- [TASK TO COMPLETE]
Nothing but the text should be carried over: reproduce all the data exactly and leave out every image.

Spatial reasoning data:
────────

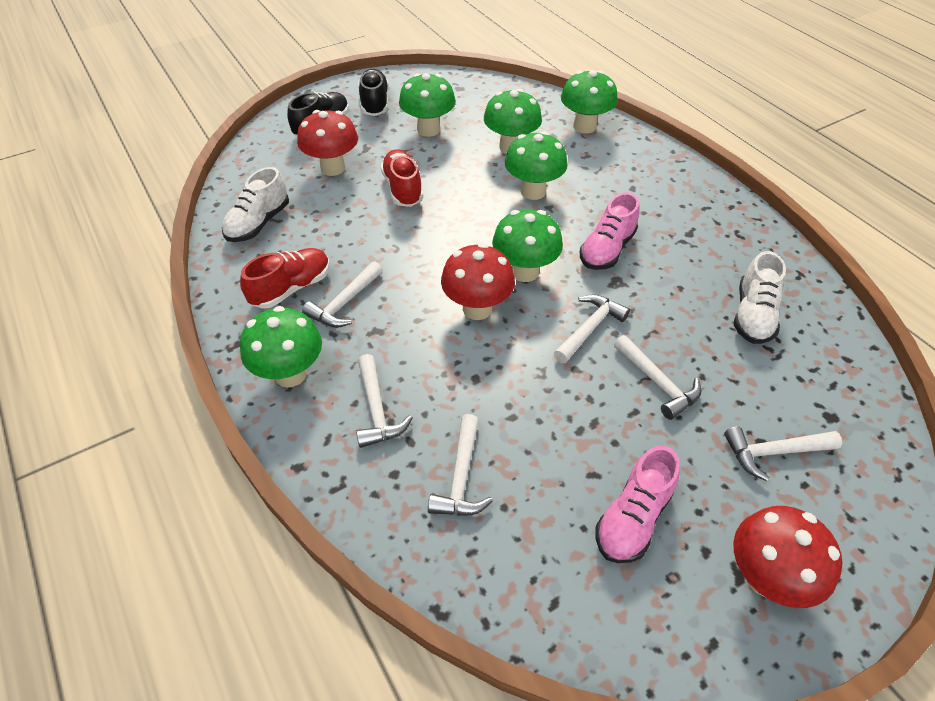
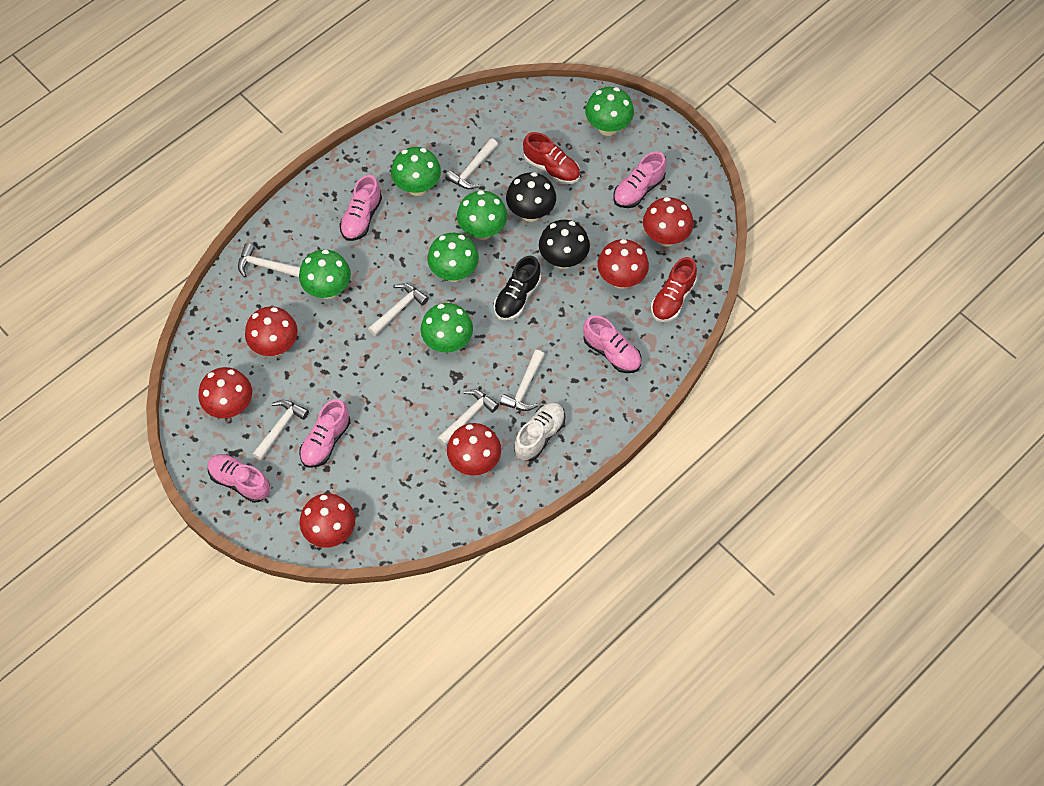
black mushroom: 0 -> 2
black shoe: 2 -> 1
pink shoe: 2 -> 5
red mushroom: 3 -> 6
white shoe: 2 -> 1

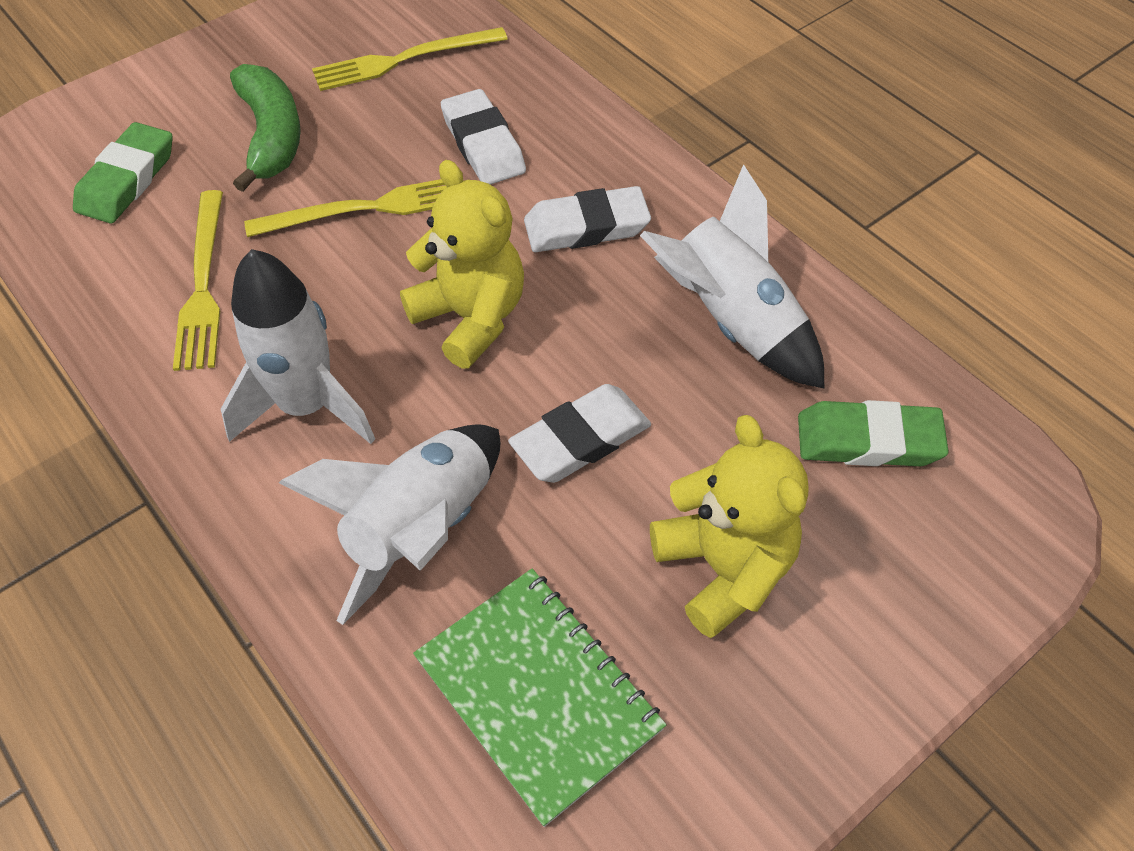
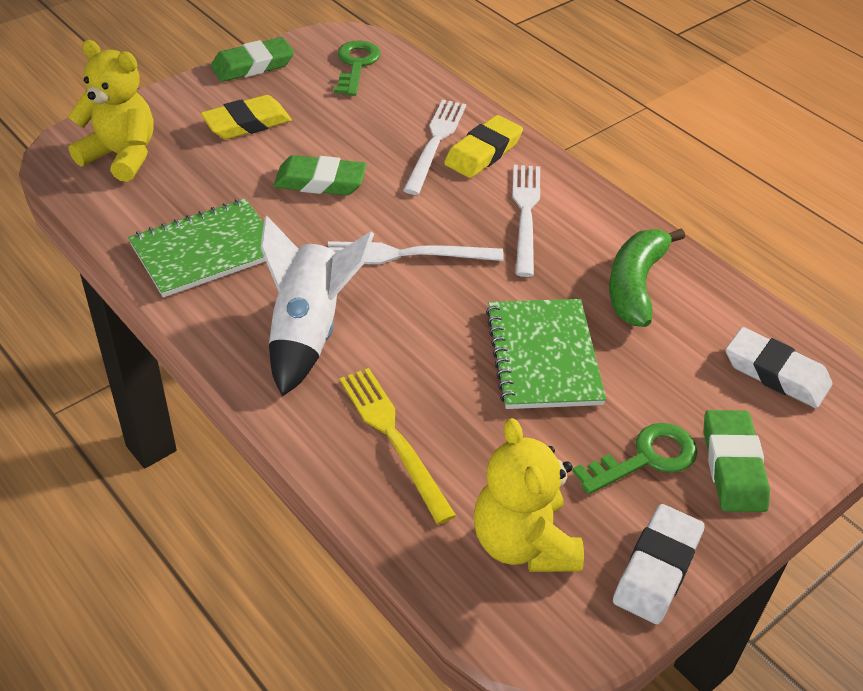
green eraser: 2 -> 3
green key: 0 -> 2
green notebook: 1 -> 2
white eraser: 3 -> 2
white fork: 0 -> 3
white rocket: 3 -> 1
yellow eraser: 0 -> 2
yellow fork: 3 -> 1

────────

- [EXPECTED ANSWER]
black mushroom: 0 -> 2
black shoe: 2 -> 1
pink shoe: 2 -> 5
red mushroom: 3 -> 6
white shoe: 2 -> 1

green eraser: 2 -> 3
green key: 0 -> 2
green notebook: 1 -> 2
white eraser: 3 -> 2
white fork: 0 -> 3
white rocket: 3 -> 1
yellow eraser: 0 -> 2
yellow fork: 3 -> 1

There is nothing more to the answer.